#### [Required work]
Reproduce the listing below from the line with "shifted: pink wallet" to the line with "new: brown bucket [462,324,49,58]", both lines included, character for character, minus any pictures.

#### [Data extract]

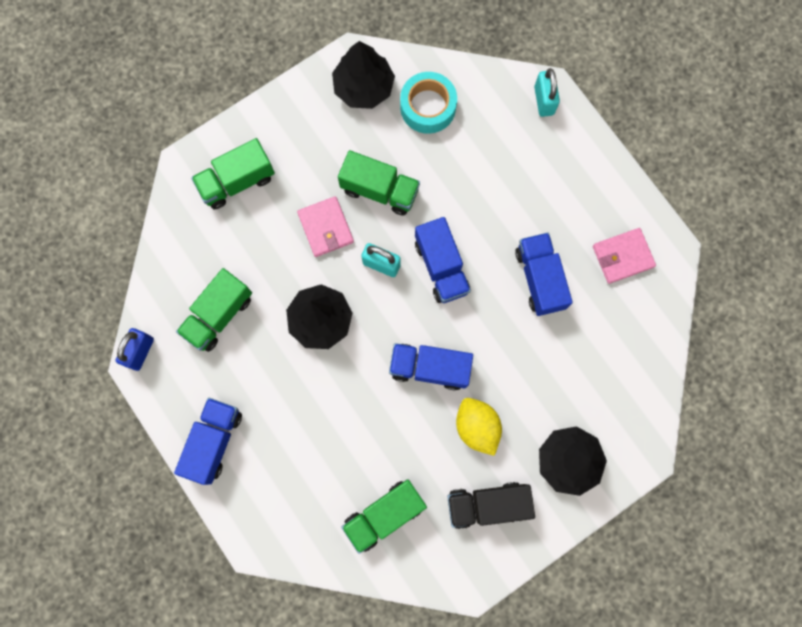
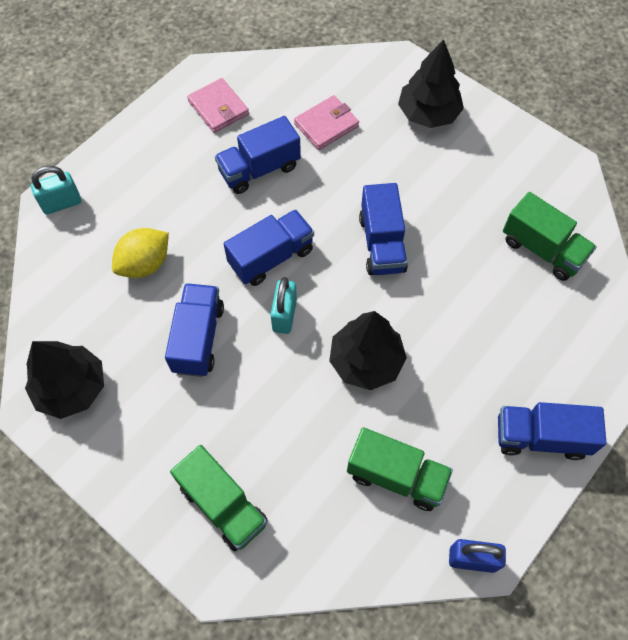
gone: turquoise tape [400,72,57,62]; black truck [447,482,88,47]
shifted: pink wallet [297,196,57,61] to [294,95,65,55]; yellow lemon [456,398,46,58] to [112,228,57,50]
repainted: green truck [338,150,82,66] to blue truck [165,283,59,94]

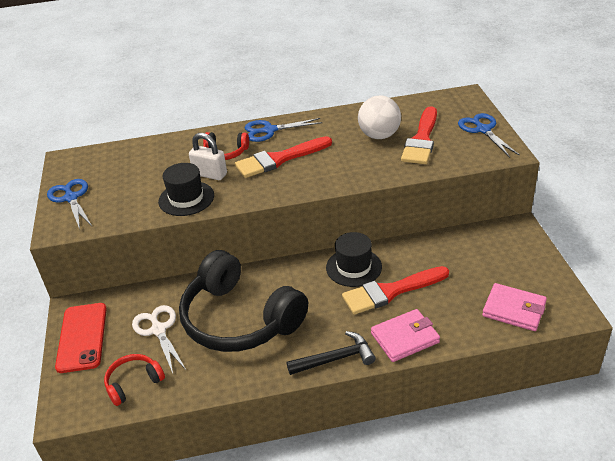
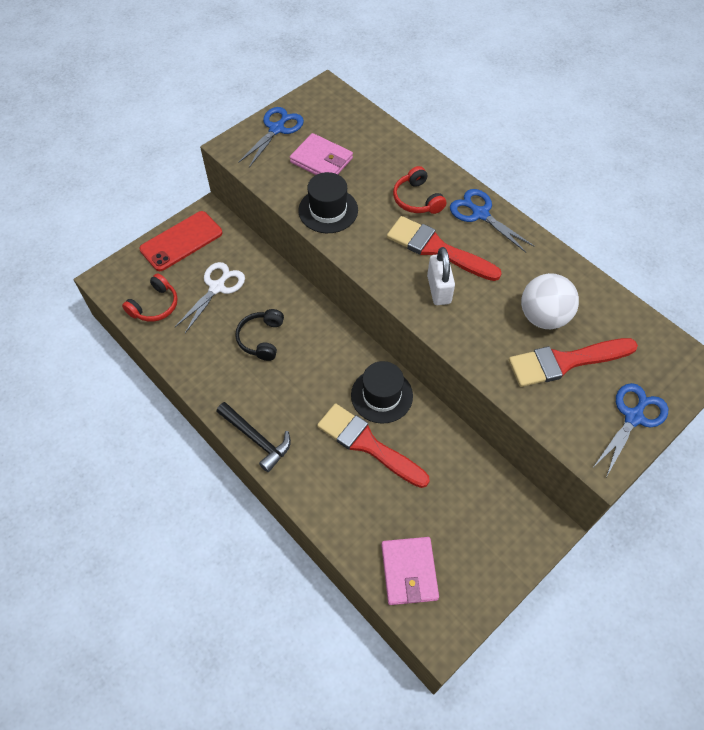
shifted: white padlock [189,133,38,47] to [427,247,28,58]; pink wallet [371,309,69,53] to [290,133,63,42]
rotated: red headphones [104,354,61,52] = [122,273,56,49] 105 degrees clockwise
scaled: black headphones [179,250,129,102] = [235,309,49,52] x0.44

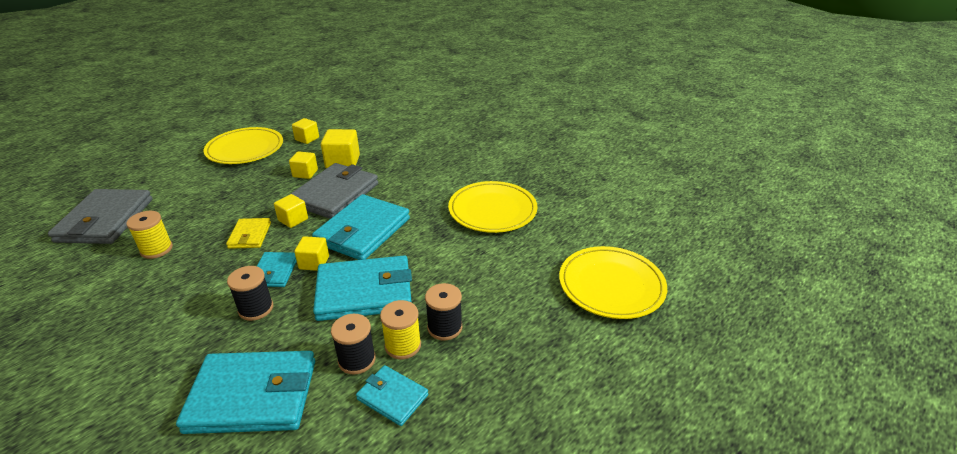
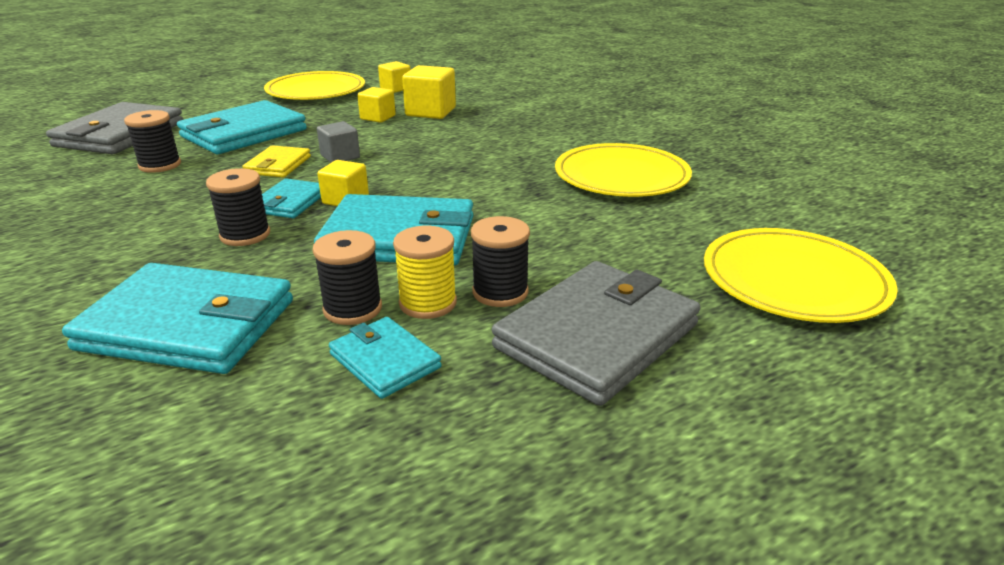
shifted: grey wallet [289,163,89,56] to [492,261,209,145]; turquoise wallet [312,194,98,66] to [177,100,130,54]
repainted: yellow spool [126,211,47,48] to black spool [124,110,57,63]; yellow cube [274,194,34,34] to grey cube [317,121,43,42]

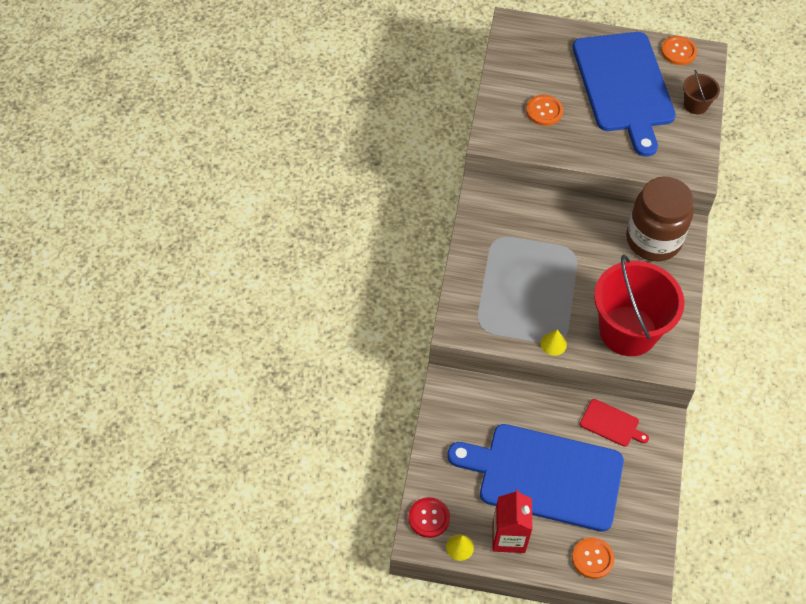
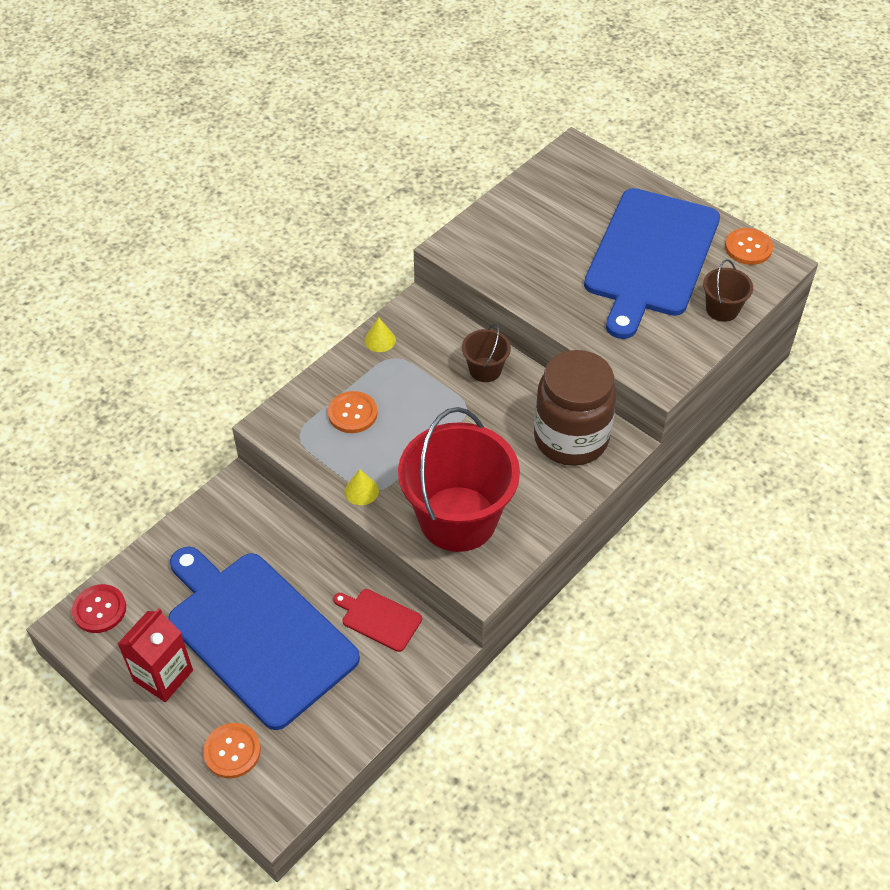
new: brown bucket [462,324,49,58]
shifted: yellow cone [446,534,28,27] to [364,317,32,35]; orange button [526,95,37,31] to [328,391,50,42]
rotated: red cutting board [580,399,69,48] = [333,589,89,63] 150 degrees clockwise

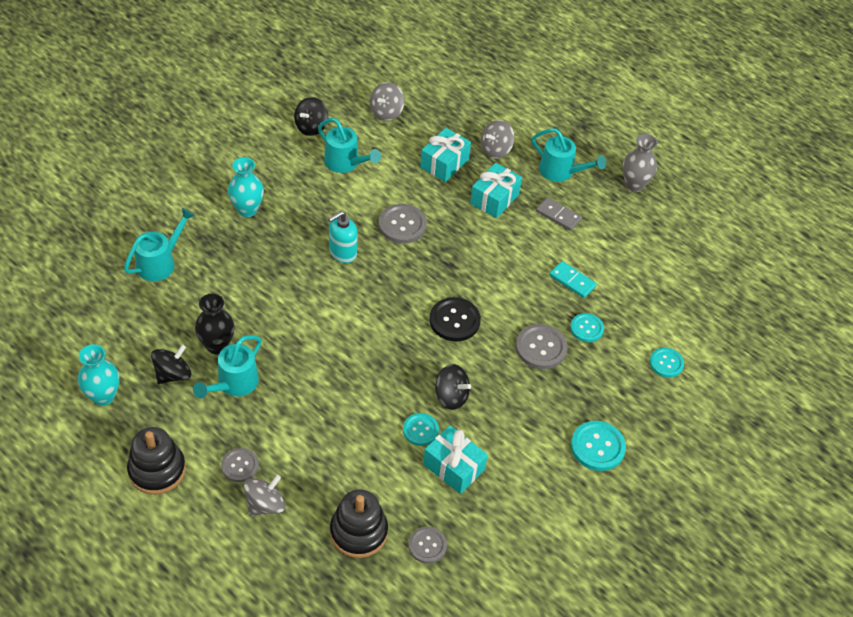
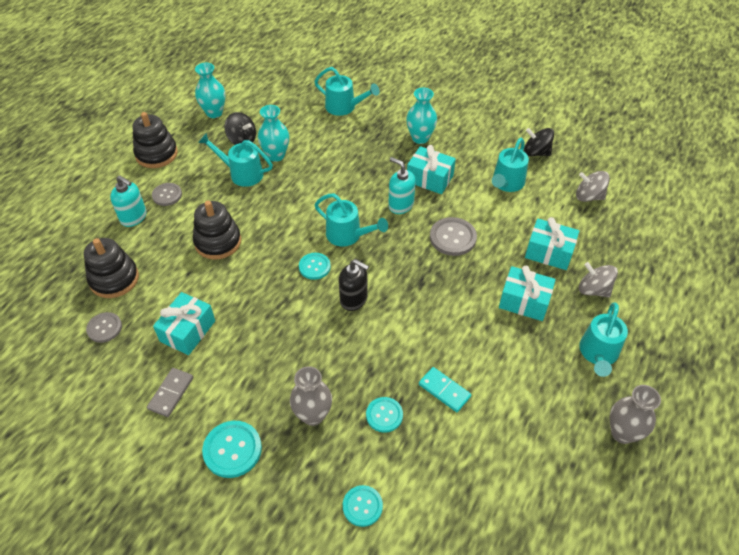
gone: black spinning top [435,364,36,46]; grey button [515,324,52,45]
new: black stacking toy [193,201,48,59]; grey vase [290,366,42,60]; turquoise watering can [314,193,74,53]; turquoise gift [407,145,49,49]
shifted: turquoise button [403,413,36,33] to [299,253,32,27]; grey domino [536,197,46,34] to [147,368,46,49]
swapped: grey spinning top [243,475,43,41] to turquoise soap dispenser [110,175,37,52]; black button [430,297,51,44] to black soap dispenser [339,259,30,52]
repainted: black vase [195,293,40,61] to turquoise vase [258,105,31,57]
rotated: turquoise domino [549,261,48,37] = [419,367,52,45] 75 degrees counterclockwise

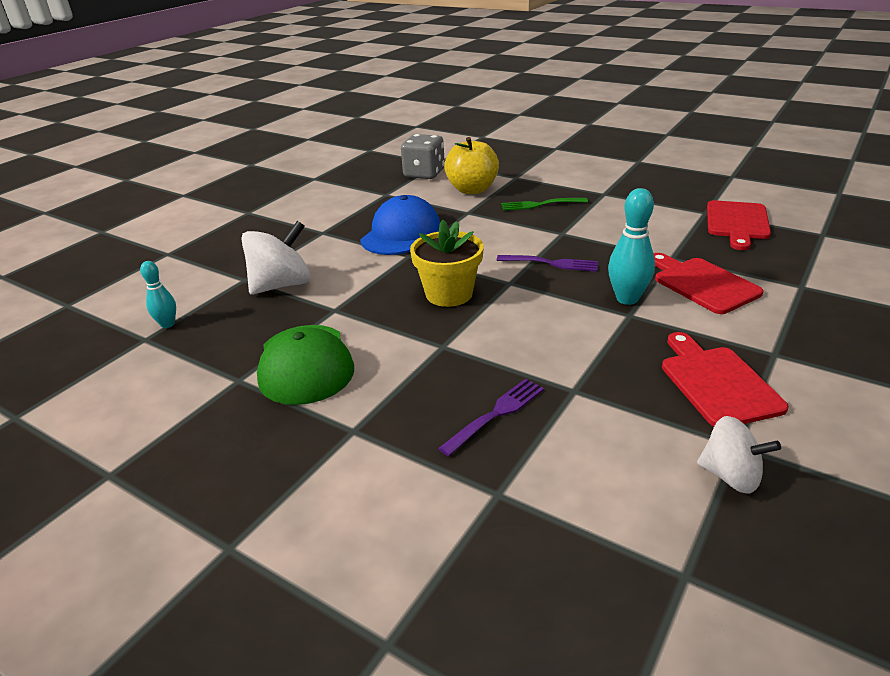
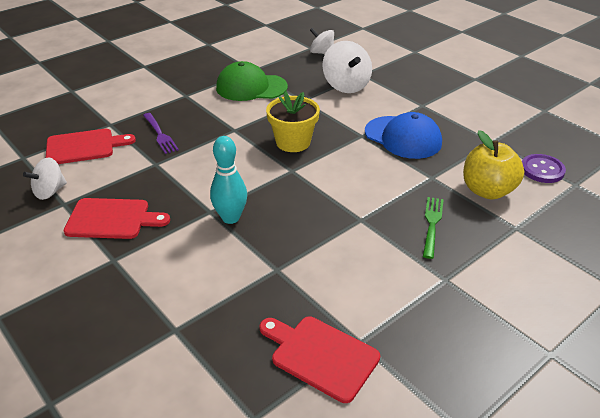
gone: purple fork [497,255,101,17]
shifted: red cutting board [653,253,111,61] to [46,129,90,35]
swapped: turquoise bowling pin [140,261,36,67] to white spinning top [310,28,24,26]; grey dice [401,134,44,45] to purple button [522,154,44,29]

#### [Answer section]
shifted: pink wallet [297,196,57,61] to [294,95,65,55]; yellow lemon [456,398,46,58] to [112,228,57,50]
repainted: green truck [338,150,82,66] to blue truck [165,283,59,94]

shifted: white padlock [189,133,38,47] to [427,247,28,58]; pink wallet [371,309,69,53] to [290,133,63,42]
rotated: red headphones [104,354,61,52] = [122,273,56,49] 105 degrees clockwise
scaled: black headphones [179,250,129,102] = [235,309,49,52] x0.44

shifted: grey wallet [289,163,89,56] to [492,261,209,145]; turquoise wallet [312,194,98,66] to [177,100,130,54]
repainted: yellow spool [126,211,47,48] to black spool [124,110,57,63]; yellow cube [274,194,34,34] to grey cube [317,121,43,42]

new: brown bucket [462,324,49,58]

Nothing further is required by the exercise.